> _OBJECTIVE_
Set down each entry from the block beneath, exactly as written.
* begin *
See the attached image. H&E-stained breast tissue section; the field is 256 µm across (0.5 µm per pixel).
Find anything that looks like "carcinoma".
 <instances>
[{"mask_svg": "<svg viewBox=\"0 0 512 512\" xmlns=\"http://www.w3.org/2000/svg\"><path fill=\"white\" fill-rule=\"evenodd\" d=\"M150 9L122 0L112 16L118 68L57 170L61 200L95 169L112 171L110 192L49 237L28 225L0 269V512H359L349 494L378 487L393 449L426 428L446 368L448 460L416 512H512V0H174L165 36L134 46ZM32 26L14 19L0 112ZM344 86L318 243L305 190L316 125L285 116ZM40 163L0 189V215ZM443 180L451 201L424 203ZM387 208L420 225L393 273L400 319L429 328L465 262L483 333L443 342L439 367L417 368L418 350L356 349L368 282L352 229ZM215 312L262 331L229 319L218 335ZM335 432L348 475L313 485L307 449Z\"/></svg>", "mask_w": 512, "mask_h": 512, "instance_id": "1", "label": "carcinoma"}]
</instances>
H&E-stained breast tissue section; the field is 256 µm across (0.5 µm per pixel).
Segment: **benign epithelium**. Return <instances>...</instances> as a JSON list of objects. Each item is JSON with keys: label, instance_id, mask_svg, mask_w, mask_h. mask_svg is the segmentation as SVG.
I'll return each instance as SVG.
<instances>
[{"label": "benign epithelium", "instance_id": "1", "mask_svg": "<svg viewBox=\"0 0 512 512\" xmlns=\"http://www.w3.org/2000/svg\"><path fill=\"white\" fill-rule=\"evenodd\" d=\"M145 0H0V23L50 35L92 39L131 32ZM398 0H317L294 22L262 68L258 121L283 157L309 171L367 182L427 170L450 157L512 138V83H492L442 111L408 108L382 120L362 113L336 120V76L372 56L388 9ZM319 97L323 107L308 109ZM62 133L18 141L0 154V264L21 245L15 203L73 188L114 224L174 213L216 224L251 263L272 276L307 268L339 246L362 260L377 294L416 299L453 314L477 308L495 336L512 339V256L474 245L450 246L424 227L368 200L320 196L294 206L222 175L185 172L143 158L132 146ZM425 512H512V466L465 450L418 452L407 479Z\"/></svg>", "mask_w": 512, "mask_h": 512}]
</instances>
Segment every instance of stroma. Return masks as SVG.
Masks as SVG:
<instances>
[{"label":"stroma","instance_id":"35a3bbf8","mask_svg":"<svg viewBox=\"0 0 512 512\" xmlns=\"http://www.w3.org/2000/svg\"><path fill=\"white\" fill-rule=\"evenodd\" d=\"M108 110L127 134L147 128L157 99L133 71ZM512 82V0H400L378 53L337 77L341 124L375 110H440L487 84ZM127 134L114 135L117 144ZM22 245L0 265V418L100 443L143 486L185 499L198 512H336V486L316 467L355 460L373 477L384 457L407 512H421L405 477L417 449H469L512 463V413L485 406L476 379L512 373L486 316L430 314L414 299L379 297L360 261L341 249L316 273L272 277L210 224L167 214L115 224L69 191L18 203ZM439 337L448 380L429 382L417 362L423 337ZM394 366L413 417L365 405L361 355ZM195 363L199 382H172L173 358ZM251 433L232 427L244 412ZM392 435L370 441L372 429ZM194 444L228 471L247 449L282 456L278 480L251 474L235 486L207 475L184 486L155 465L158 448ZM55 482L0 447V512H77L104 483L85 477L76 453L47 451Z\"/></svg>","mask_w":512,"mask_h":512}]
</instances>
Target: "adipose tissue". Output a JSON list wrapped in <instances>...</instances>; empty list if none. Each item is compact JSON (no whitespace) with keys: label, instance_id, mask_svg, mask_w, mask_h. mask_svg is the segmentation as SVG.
* end *
> _ANSWER TO THIS EXERCISE_
See the attached image. H&E-stained breast tissue section; the field is 256 µm across (0.5 µm per pixel).
Find anything that looks like "carcinoma".
 <instances>
[{"mask_svg": "<svg viewBox=\"0 0 512 512\" xmlns=\"http://www.w3.org/2000/svg\"><path fill=\"white\" fill-rule=\"evenodd\" d=\"M150 9L122 0L112 16L118 68L57 170L61 200L95 169L112 171L110 192L49 237L28 225L0 269V512H359L349 494L378 487L393 449L426 428L446 368L448 460L416 512H512V0H174L165 36L134 46ZM32 26L14 19L0 112ZM344 86L318 243L305 190L316 125L285 116ZM40 163L0 189V215ZM443 180L451 201L424 203ZM387 208L420 225L393 273L400 319L429 328L465 262L483 333L443 342L439 367L417 368L418 350L356 349L368 282L352 229ZM215 312L262 331L229 319L218 335ZM335 432L348 475L313 485L307 449Z\"/></svg>", "mask_w": 512, "mask_h": 512, "instance_id": "1", "label": "carcinoma"}]
</instances>
H&E-stained breast tissue section; the field is 256 µm across (0.5 µm per pixel).
Segment: **benign epithelium**. Return <instances>...</instances> as a JSON list of objects. Each item is JSON with keys: label, instance_id, mask_svg, mask_w, mask_h. mask_svg is the segmentation as SVG.
I'll return each instance as SVG.
<instances>
[{"label": "benign epithelium", "instance_id": "1", "mask_svg": "<svg viewBox=\"0 0 512 512\" xmlns=\"http://www.w3.org/2000/svg\"><path fill=\"white\" fill-rule=\"evenodd\" d=\"M145 0H0V23L50 35L92 39L131 32ZM398 0H317L294 22L262 68L258 121L283 157L309 171L367 182L427 170L450 157L512 138V83H492L442 111L408 108L382 120L362 113L336 120V76L372 56L388 9ZM319 97L323 107L308 109ZM62 133L18 141L0 154V264L21 245L15 203L73 188L114 224L174 213L216 224L251 263L272 276L307 268L339 246L362 260L377 294L416 299L453 314L477 308L495 336L512 339V256L474 245L450 246L424 227L368 200L320 196L294 206L222 175L185 172L143 158L132 146ZM425 512H512V466L465 450L418 452L407 479Z\"/></svg>", "mask_w": 512, "mask_h": 512}]
</instances>
Segment every instance of stroma. Return masks as SVG.
Masks as SVG:
<instances>
[{"label":"stroma","instance_id":"35a3bbf8","mask_svg":"<svg viewBox=\"0 0 512 512\" xmlns=\"http://www.w3.org/2000/svg\"><path fill=\"white\" fill-rule=\"evenodd\" d=\"M108 110L127 134L147 128L157 99L133 71ZM512 82V0H400L378 53L337 77L341 124L375 110H440L487 84ZM127 134L114 135L117 144ZM22 245L0 265V418L100 443L143 486L185 499L198 512H336V486L316 467L355 460L373 477L384 457L407 512H421L405 477L417 449H469L512 463V413L485 406L476 379L512 373L486 316L430 314L414 299L379 297L360 261L341 249L316 273L272 277L210 224L167 214L115 224L69 191L18 203ZM439 337L448 380L429 382L417 362L423 337ZM394 366L413 417L365 405L361 355ZM195 363L199 382H172L173 358ZM251 433L232 427L244 412ZM392 435L370 441L372 429ZM194 444L228 471L247 449L282 456L278 480L251 474L235 486L207 475L184 486L155 465L158 448ZM55 482L0 447V512H77L104 483L85 477L76 453L47 451Z\"/></svg>","mask_w":512,"mask_h":512}]
</instances>
Target: "adipose tissue". Output a JSON list wrapped in <instances>...</instances>; empty list if none. Each item is compact JSON (no whitespace) with keys: label, instance_id, mask_svg, mask_w, mask_h. mask_svg is the segmentation as SVG.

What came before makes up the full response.